Source information:
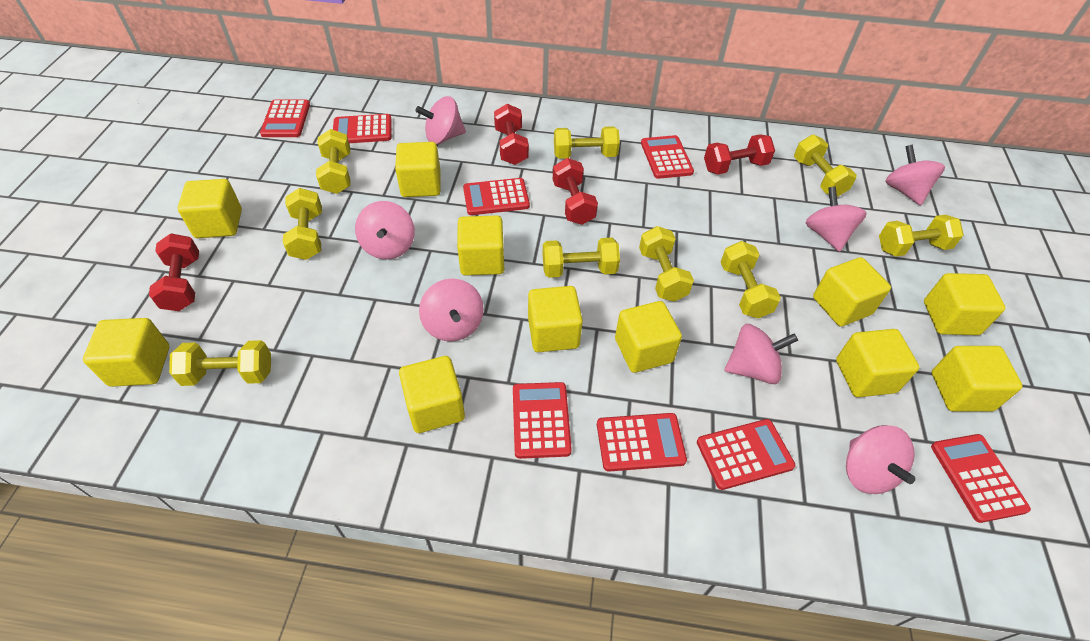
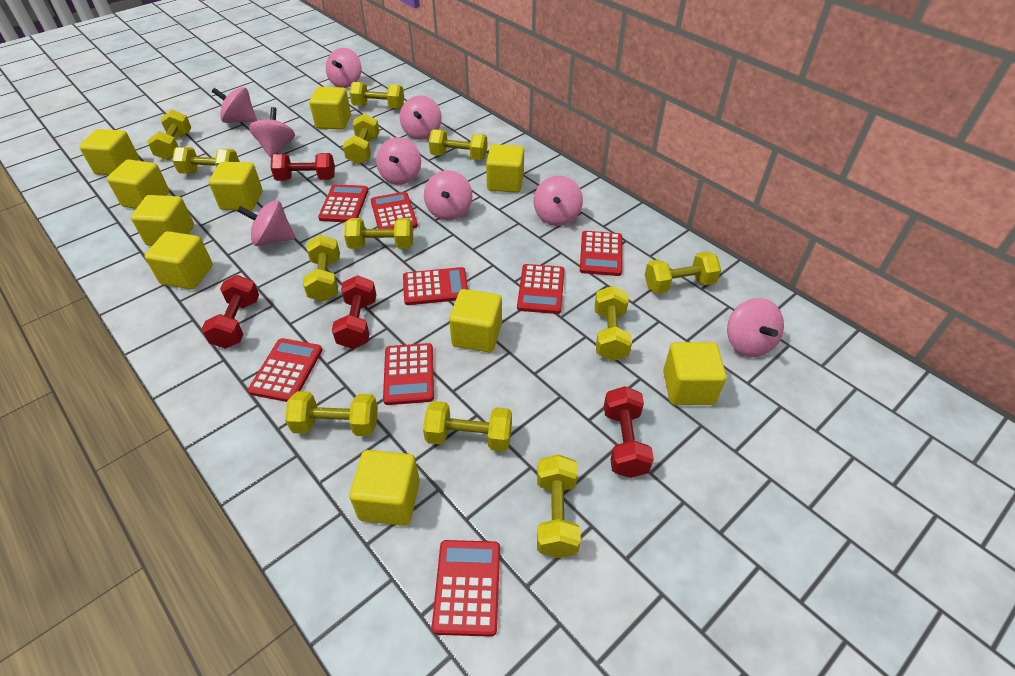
pink spinning top: 7 -> 9
yellow cube: 11 -> 10
yellow dumbbell: 9 -> 12

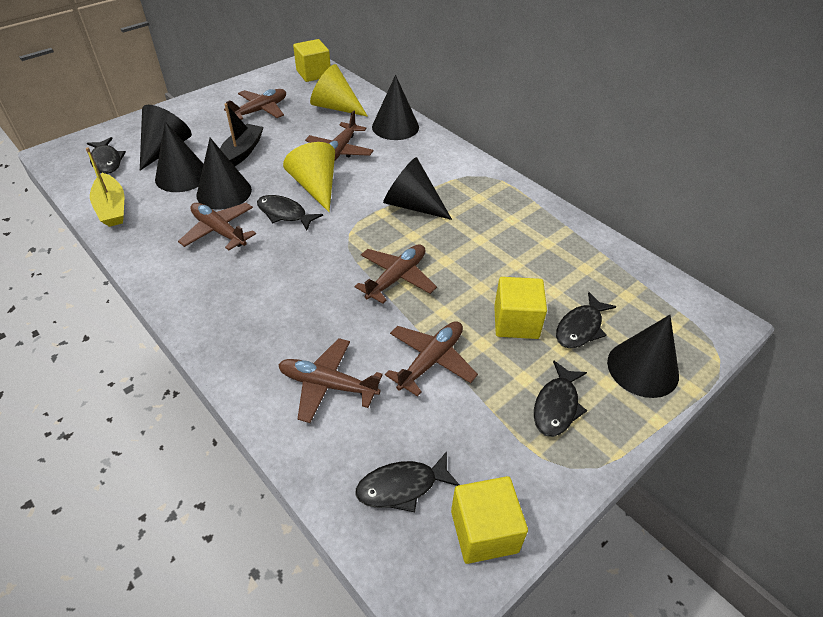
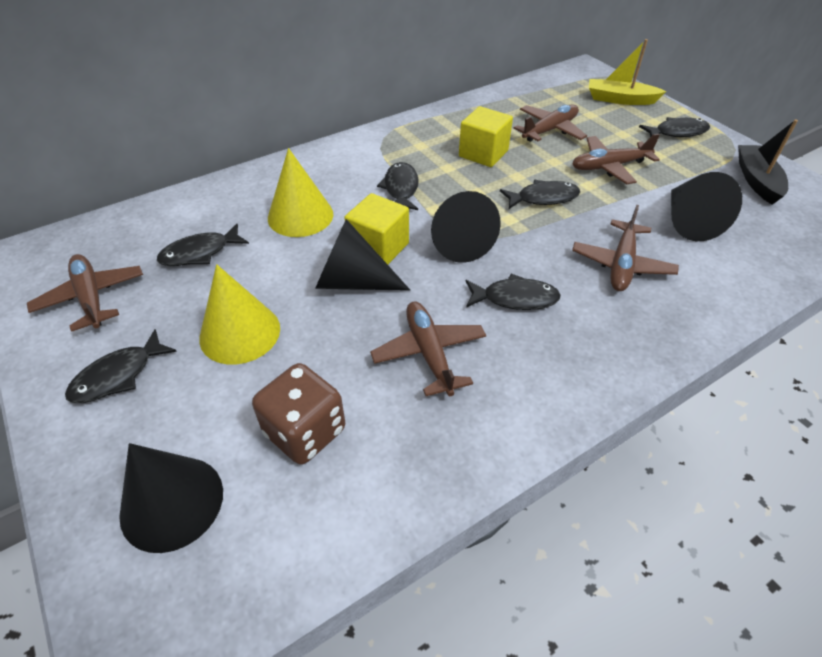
black cone: 6 -> 4
black fish: 5 -> 6
brown dice: 0 -> 1
brown plane: 6 -> 5
yellow cube: 3 -> 2

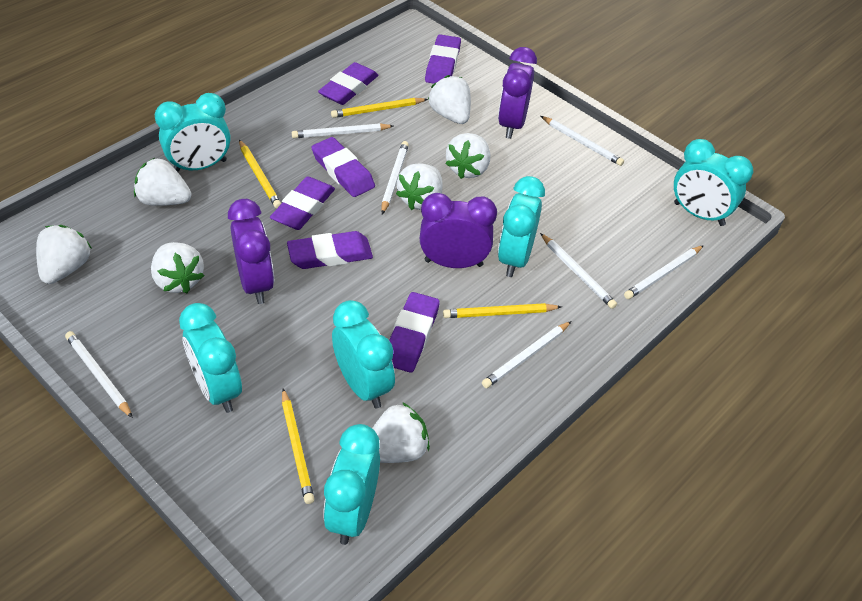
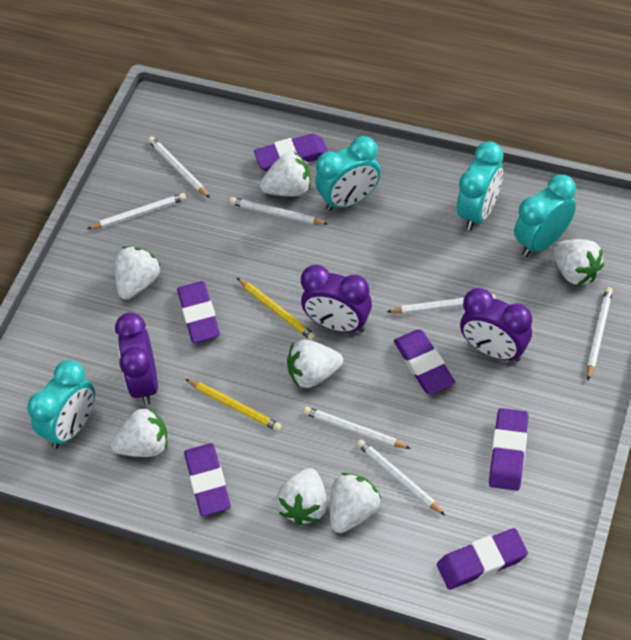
turquoise clock: 6 -> 4
yellow pencil: 4 -> 2

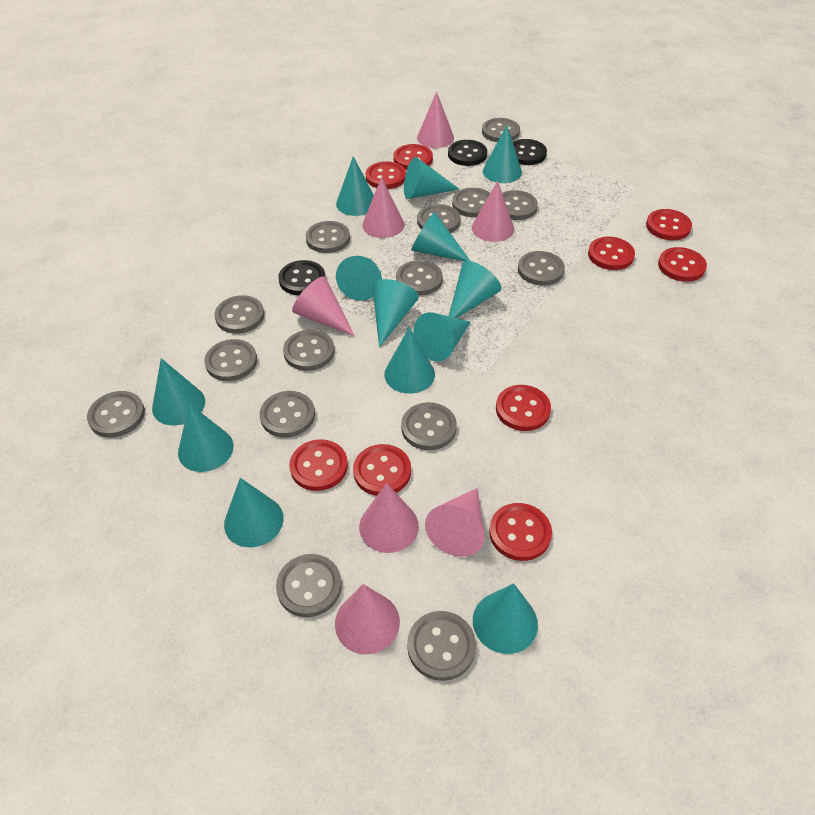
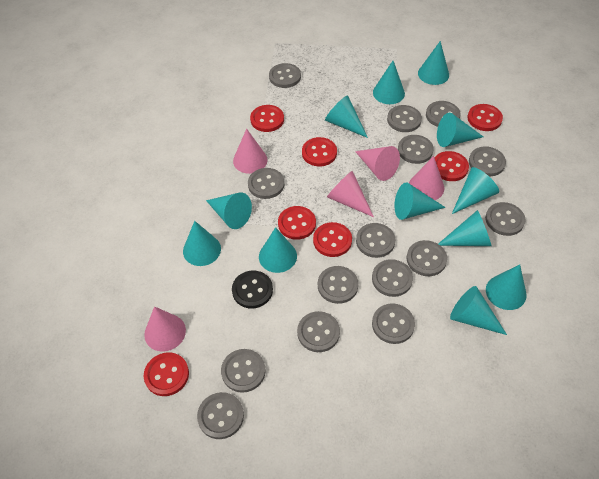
black button: 3 -> 1
pink cone: 7 -> 5
red button: 9 -> 7
turquoise cone: 13 -> 12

Problem requirements:
Find and copy each line of the material that holds the word "black".

Exercise answer:
black cone: 6 -> 4
black fish: 5 -> 6
black button: 3 -> 1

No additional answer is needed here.